- **What you are asked to do**: Check every line below, and copy those that include "degrees".

- **Records shown**:
◇ ◇ ◇ ◇ ◇ ◇ ◇
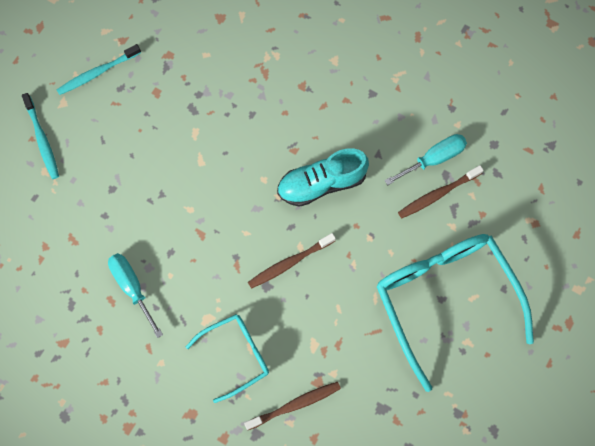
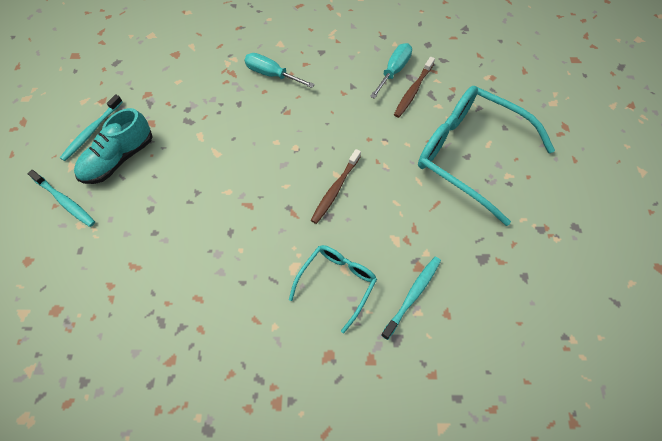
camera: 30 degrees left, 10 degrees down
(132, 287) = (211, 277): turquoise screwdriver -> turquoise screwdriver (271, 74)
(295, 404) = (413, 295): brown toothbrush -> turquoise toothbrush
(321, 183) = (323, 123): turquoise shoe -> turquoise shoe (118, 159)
◇ ◇ ◇ ◇ ◇ ◇ ◇
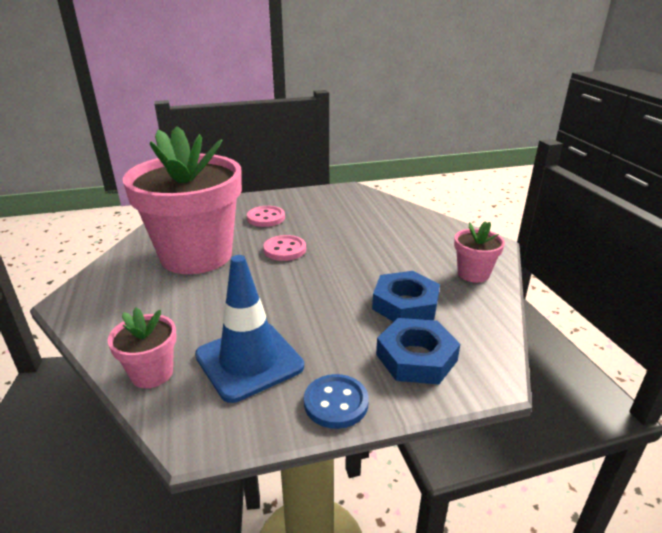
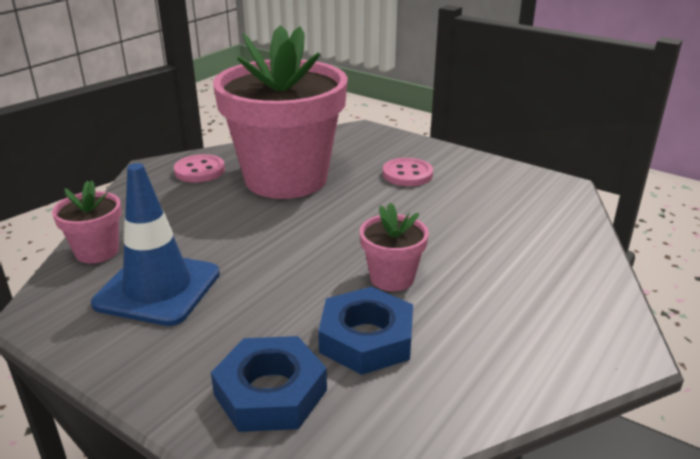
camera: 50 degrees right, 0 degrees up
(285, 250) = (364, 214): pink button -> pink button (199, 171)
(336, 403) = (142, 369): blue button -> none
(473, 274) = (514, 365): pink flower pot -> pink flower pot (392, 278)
◇ ◇ ◇ ◇ ◇ ◇ ◇
- **Expected answer**:
camera: 30 degrees left, 10 degrees down
camera: 50 degrees right, 0 degrees up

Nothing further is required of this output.